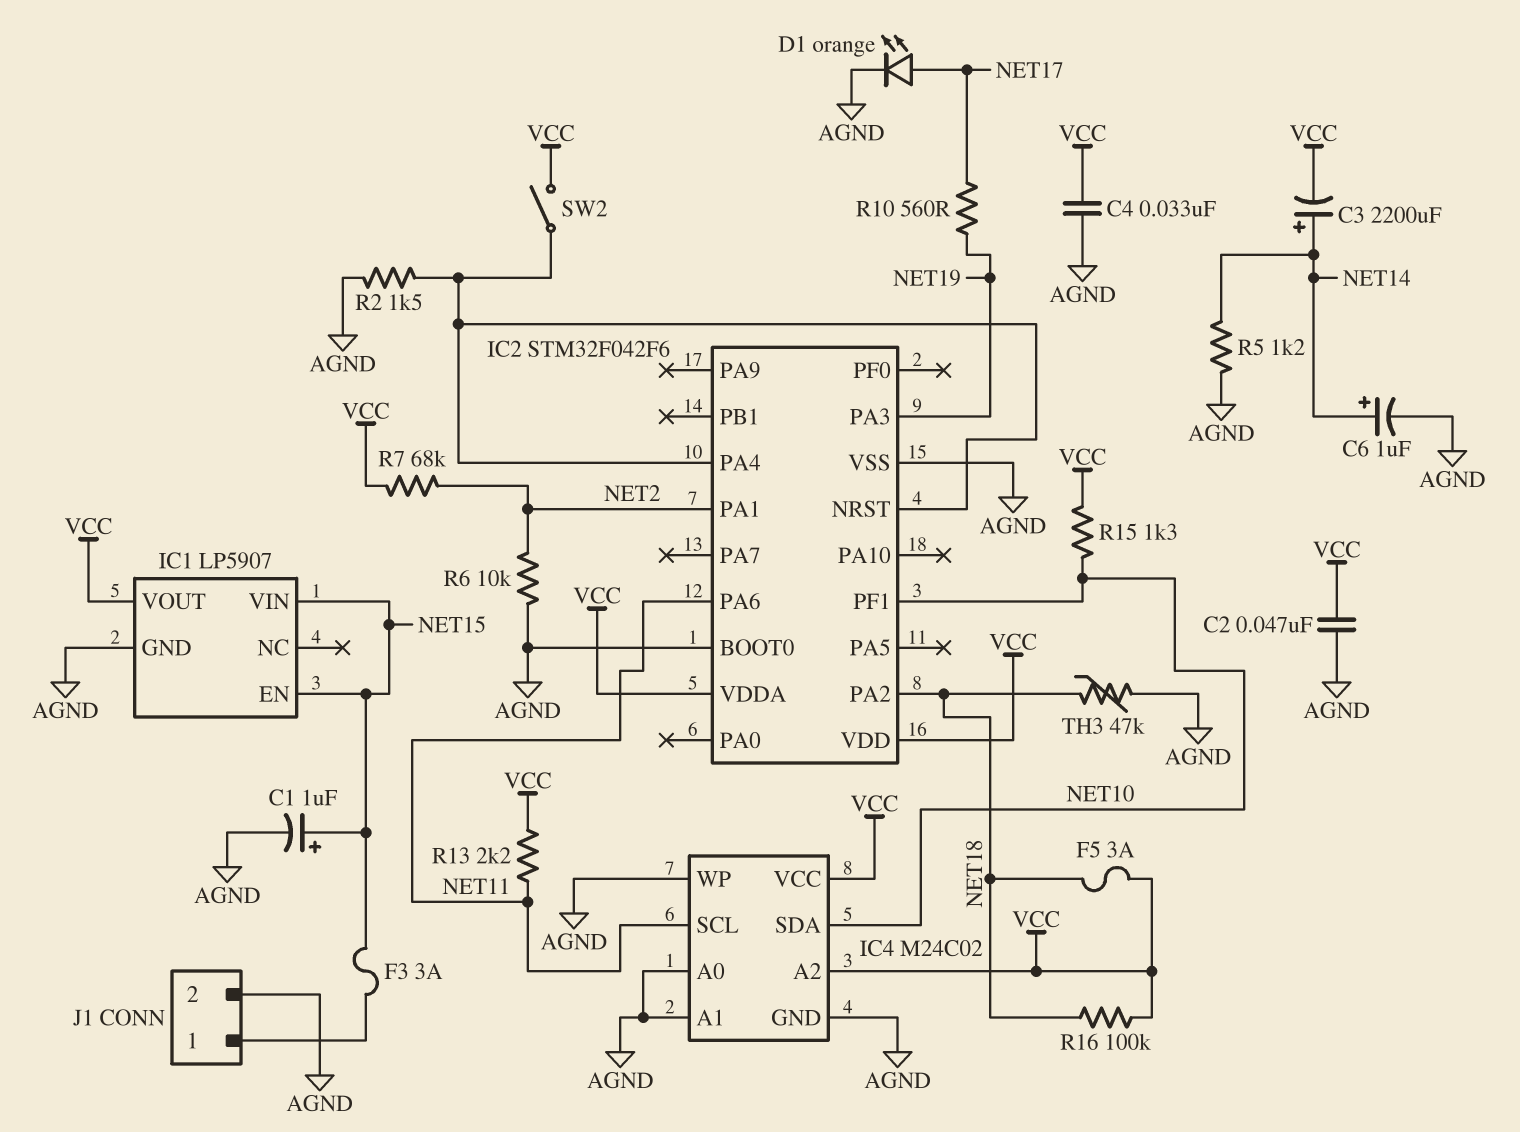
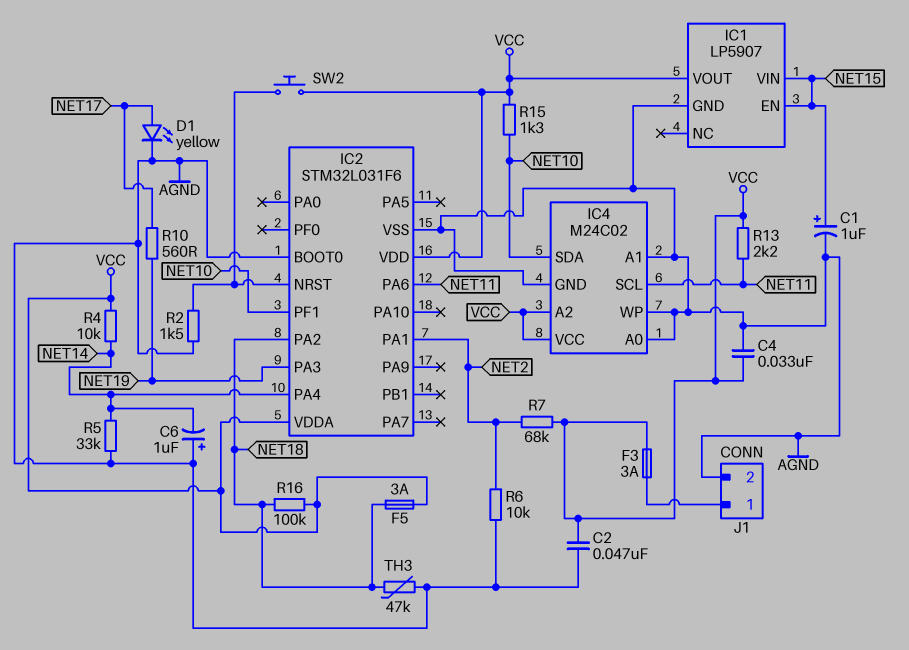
C3: 2200uF (plus NET14, minus VCC) -> none
C6: 1uF (plus NET14, minus AGND) -> 1uF (plus AGND, minus NET14)
D1: LED orange (A NET17, K AGND) -> LED yellow (A NET17, K AGND)
F3: 3A (J1/1, NET15) -> 3A (J1/1, VCC)
IC2: STM32F042F6 -> STM32L031F6
IC2 pin PA4: IC2/NRST -> NET14
R4: none -> 10k (NET14, VCC)
R5: 1.2k (AGND, NET14) -> 33k (AGND, NET14)
SW2: switch (IC2/NRST, VCC) -> button (IC2/NRST, VCC)

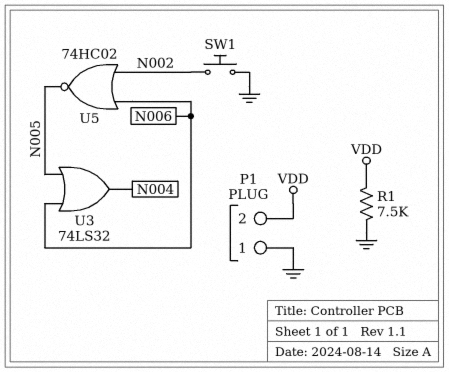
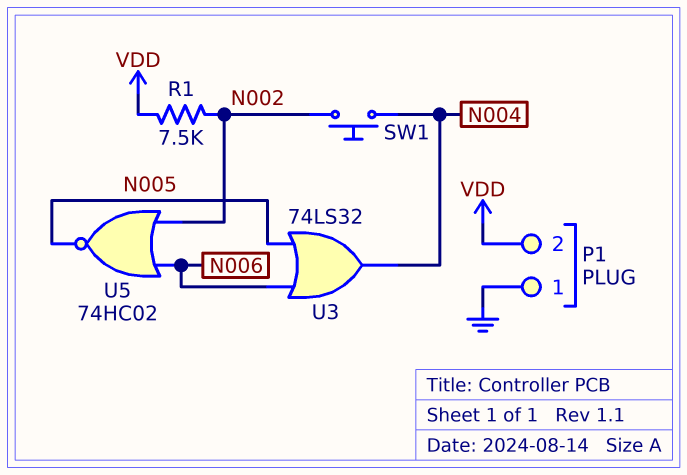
R1: 7.5k (GND, VDD) -> 7.5k (N002, VDD)
SW1: button (GND, N002) -> button (N002, N004)

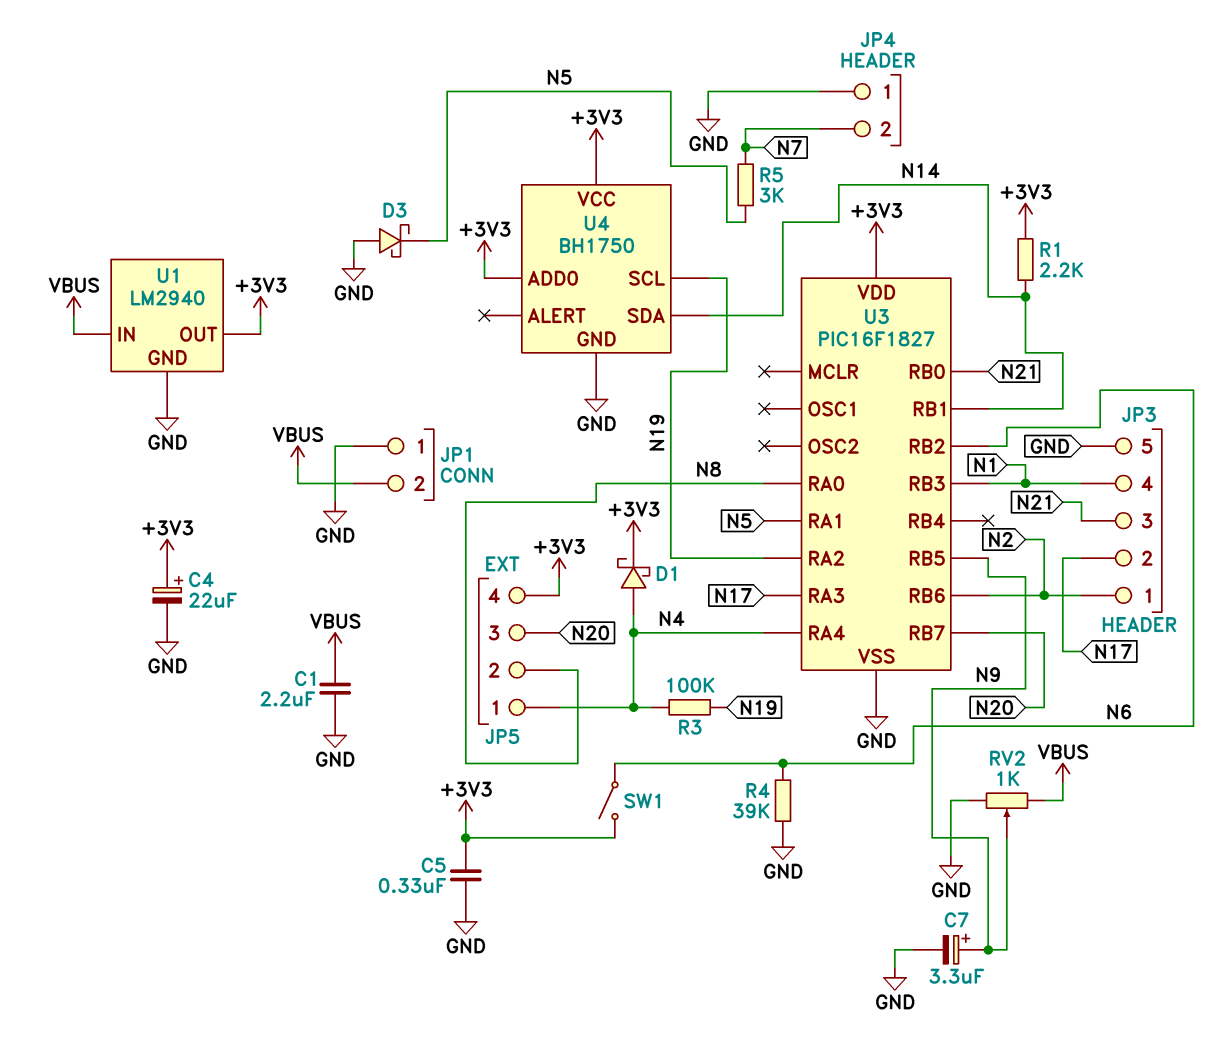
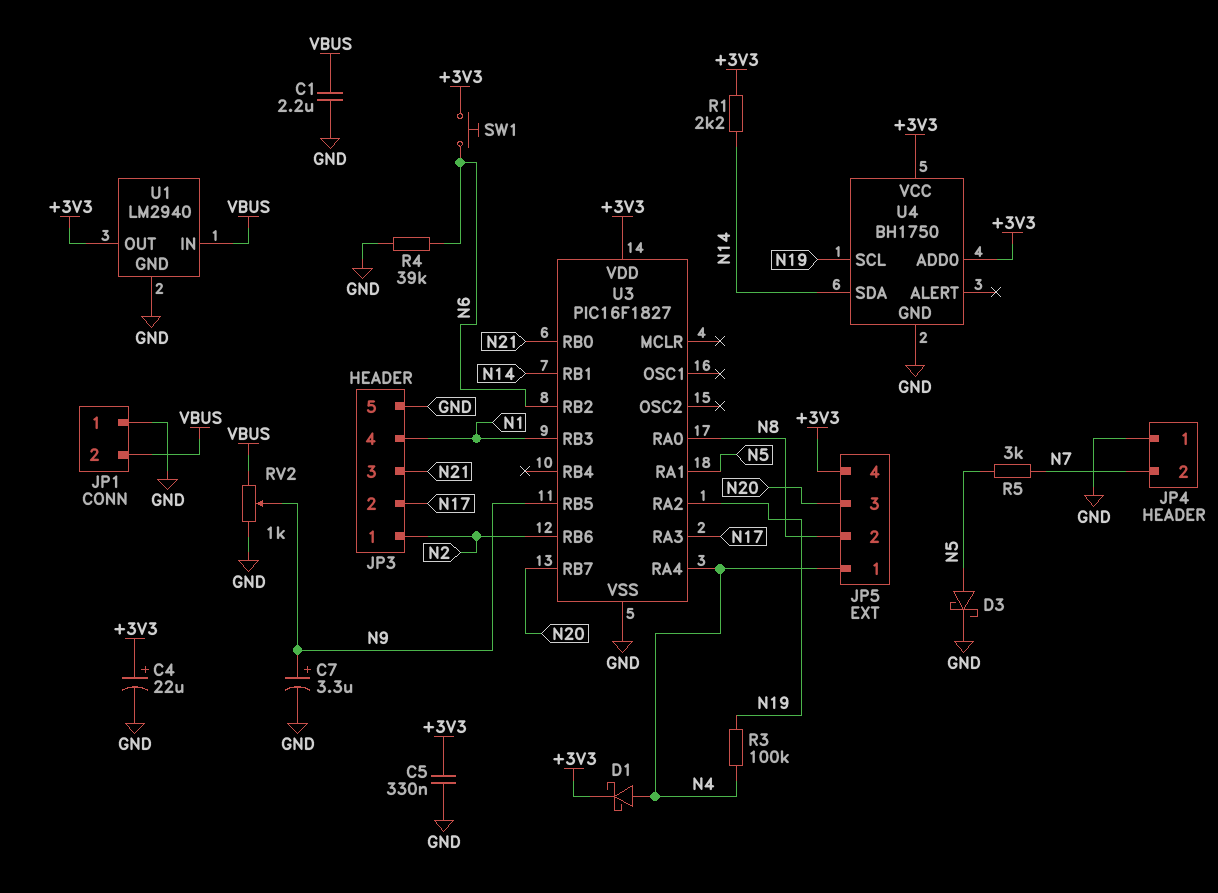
D3: schottky (A GND, K N5) -> schottky (A N5, K GND)
SW1: switch (+3V3, N6) -> button (+3V3, N6)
# # # #
■ **WHAT THE EXERCISE ASKS**
Could you transcribe exactly the lines from the line containing "SW1: button (GND, N002)" through the final line of the records, both included, and nothing beyond them? The pictures should be left out.

■ **RESULT**
SW1: button (GND, N002) -> button (N002, N004)

D3: schottky (A GND, K N5) -> schottky (A N5, K GND)
SW1: switch (+3V3, N6) -> button (+3V3, N6)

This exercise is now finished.